*TASK REQUIREMENTS*:
Every record below should appear in your answer, copied exactly.

*ENTRIES SUPPLIED*:
# # # # #

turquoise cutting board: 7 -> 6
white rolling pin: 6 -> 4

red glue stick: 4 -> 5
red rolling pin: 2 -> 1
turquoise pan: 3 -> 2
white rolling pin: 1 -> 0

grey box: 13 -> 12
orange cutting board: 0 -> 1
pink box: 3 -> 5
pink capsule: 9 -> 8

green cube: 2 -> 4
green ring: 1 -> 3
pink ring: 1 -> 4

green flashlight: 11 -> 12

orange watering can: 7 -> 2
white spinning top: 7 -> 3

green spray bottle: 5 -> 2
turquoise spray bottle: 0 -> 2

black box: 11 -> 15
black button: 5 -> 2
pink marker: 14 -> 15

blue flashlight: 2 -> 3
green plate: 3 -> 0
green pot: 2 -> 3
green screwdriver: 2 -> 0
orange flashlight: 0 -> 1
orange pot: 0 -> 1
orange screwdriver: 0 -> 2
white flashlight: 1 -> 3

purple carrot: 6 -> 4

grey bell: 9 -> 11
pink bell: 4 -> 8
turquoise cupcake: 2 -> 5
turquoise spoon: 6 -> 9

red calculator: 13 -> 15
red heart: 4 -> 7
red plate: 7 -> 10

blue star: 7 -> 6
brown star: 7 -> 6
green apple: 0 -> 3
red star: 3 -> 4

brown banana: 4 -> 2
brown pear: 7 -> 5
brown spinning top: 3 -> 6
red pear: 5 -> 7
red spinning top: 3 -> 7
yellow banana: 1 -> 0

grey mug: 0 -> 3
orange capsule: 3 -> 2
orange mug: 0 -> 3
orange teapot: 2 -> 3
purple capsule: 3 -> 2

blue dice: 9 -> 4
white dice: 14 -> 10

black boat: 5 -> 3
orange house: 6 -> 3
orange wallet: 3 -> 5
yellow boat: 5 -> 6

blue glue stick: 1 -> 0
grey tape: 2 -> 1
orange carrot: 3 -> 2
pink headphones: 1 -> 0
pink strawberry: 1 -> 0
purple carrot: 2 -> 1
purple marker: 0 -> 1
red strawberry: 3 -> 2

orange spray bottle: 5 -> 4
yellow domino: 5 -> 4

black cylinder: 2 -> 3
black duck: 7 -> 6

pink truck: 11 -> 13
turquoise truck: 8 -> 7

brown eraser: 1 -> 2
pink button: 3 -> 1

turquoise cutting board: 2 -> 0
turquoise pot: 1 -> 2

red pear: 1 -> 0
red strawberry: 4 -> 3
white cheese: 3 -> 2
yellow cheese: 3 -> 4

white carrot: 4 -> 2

# # # # #

*ANSWER TO THE EXERCISE*:
turquoise cutting board: 7 -> 6
white rolling pin: 6 -> 4

red glue stick: 4 -> 5
red rolling pin: 2 -> 1
turquoise pan: 3 -> 2
white rolling pin: 1 -> 0

grey box: 13 -> 12
orange cutting board: 0 -> 1
pink box: 3 -> 5
pink capsule: 9 -> 8

green cube: 2 -> 4
green ring: 1 -> 3
pink ring: 1 -> 4

green flashlight: 11 -> 12

orange watering can: 7 -> 2
white spinning top: 7 -> 3

green spray bottle: 5 -> 2
turquoise spray bottle: 0 -> 2

black box: 11 -> 15
black button: 5 -> 2
pink marker: 14 -> 15

blue flashlight: 2 -> 3
green plate: 3 -> 0
green pot: 2 -> 3
green screwdriver: 2 -> 0
orange flashlight: 0 -> 1
orange pot: 0 -> 1
orange screwdriver: 0 -> 2
white flashlight: 1 -> 3

purple carrot: 6 -> 4

grey bell: 9 -> 11
pink bell: 4 -> 8
turquoise cupcake: 2 -> 5
turquoise spoon: 6 -> 9

red calculator: 13 -> 15
red heart: 4 -> 7
red plate: 7 -> 10

blue star: 7 -> 6
brown star: 7 -> 6
green apple: 0 -> 3
red star: 3 -> 4

brown banana: 4 -> 2
brown pear: 7 -> 5
brown spinning top: 3 -> 6
red pear: 5 -> 7
red spinning top: 3 -> 7
yellow banana: 1 -> 0

grey mug: 0 -> 3
orange capsule: 3 -> 2
orange mug: 0 -> 3
orange teapot: 2 -> 3
purple capsule: 3 -> 2

blue dice: 9 -> 4
white dice: 14 -> 10

black boat: 5 -> 3
orange house: 6 -> 3
orange wallet: 3 -> 5
yellow boat: 5 -> 6

blue glue stick: 1 -> 0
grey tape: 2 -> 1
orange carrot: 3 -> 2
pink headphones: 1 -> 0
pink strawberry: 1 -> 0
purple carrot: 2 -> 1
purple marker: 0 -> 1
red strawberry: 3 -> 2

orange spray bottle: 5 -> 4
yellow domino: 5 -> 4

black cylinder: 2 -> 3
black duck: 7 -> 6

pink truck: 11 -> 13
turquoise truck: 8 -> 7

brown eraser: 1 -> 2
pink button: 3 -> 1

turquoise cutting board: 2 -> 0
turquoise pot: 1 -> 2

red pear: 1 -> 0
red strawberry: 4 -> 3
white cheese: 3 -> 2
yellow cheese: 3 -> 4

white carrot: 4 -> 2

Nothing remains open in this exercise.